Coordinate mapping data:
===============
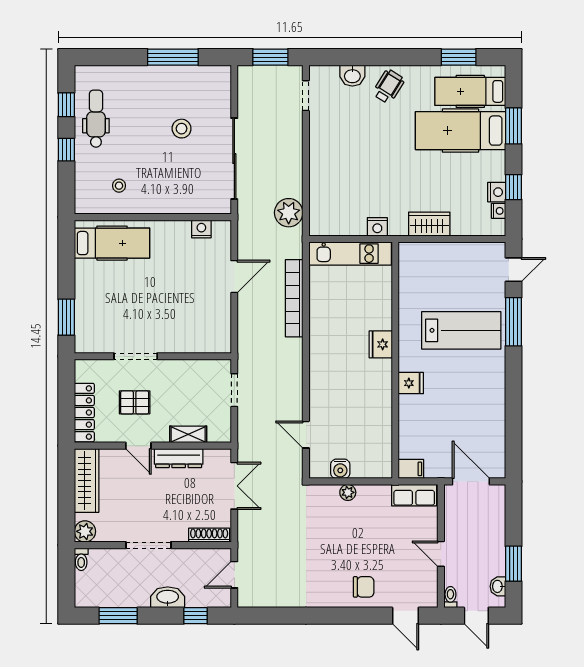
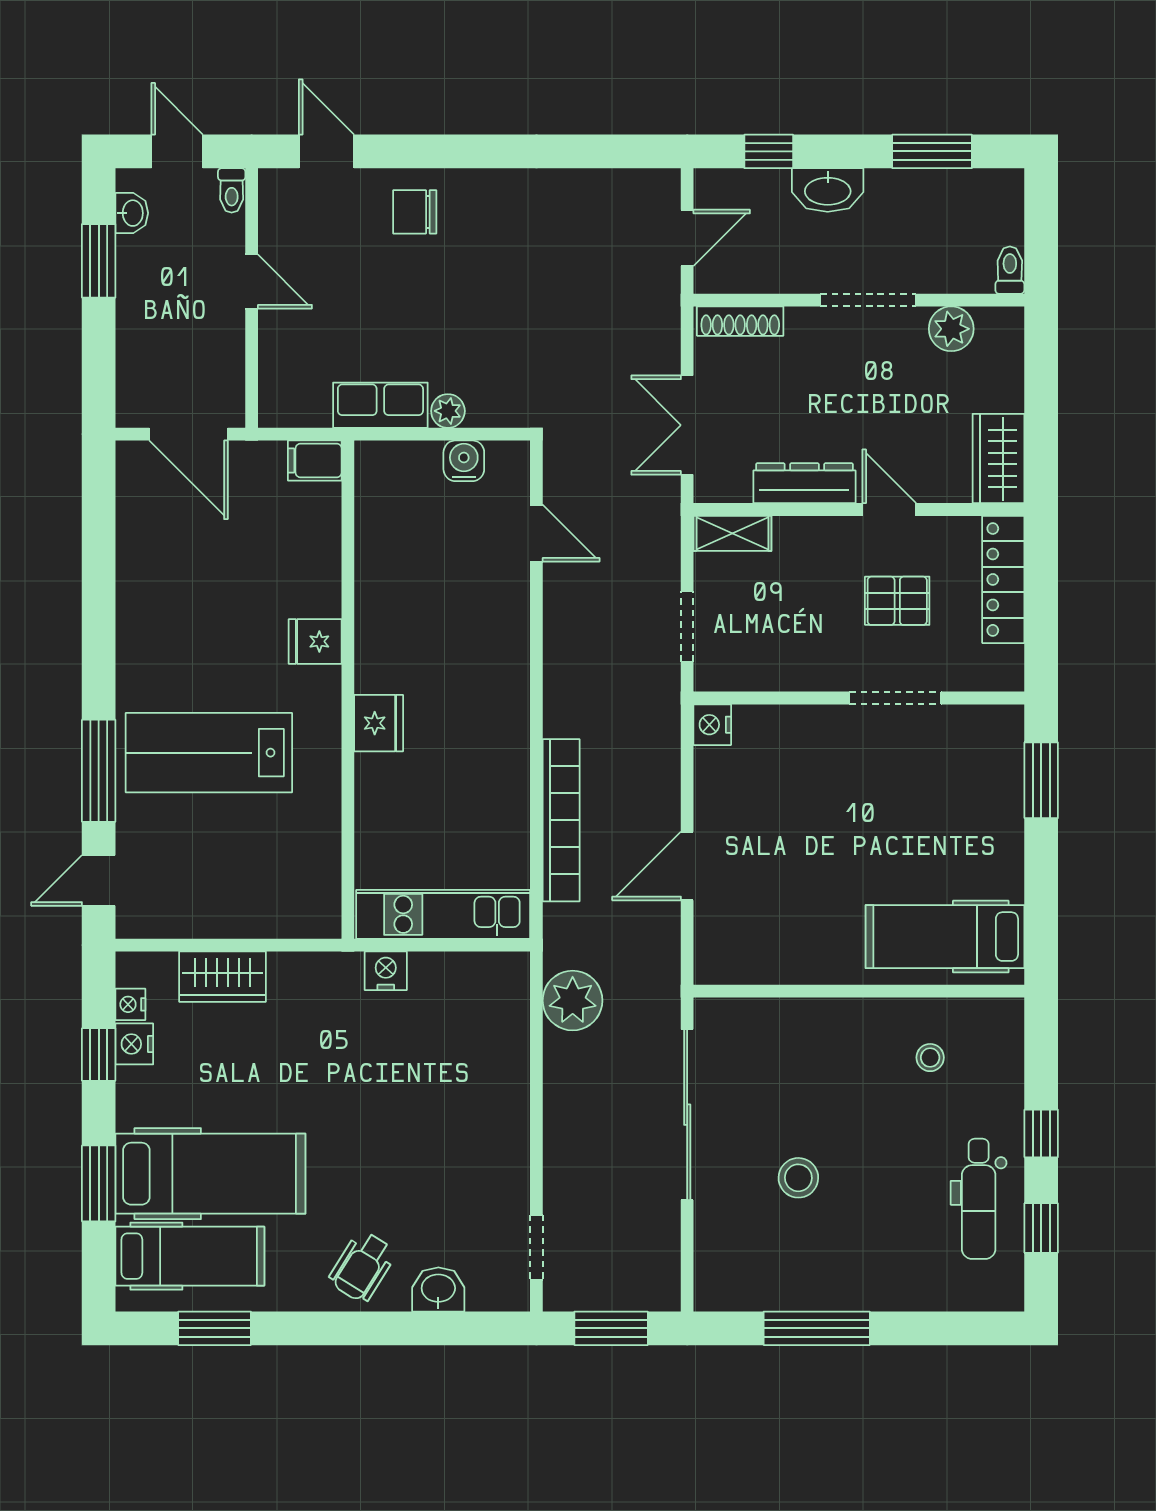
wardrobe: (429, 224) -> (223, 977), moved
nightstand: (201, 229) -> (712, 725), moved, turned 90
shelving: (188, 434) -> (732, 533), moved
wardrobe: (87, 480) -> (998, 459), width x0.67
row of seats: (414, 495) -> (380, 405), moved
plant: (85, 531) -> (951, 329), moved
===============
Exercise directions:
Within the records, filter for lines that contain the word "wardrobe" and show each one.

Your solution:
wardrobe: (429, 224) -> (223, 977), moved
wardrobe: (87, 480) -> (998, 459), width x0.67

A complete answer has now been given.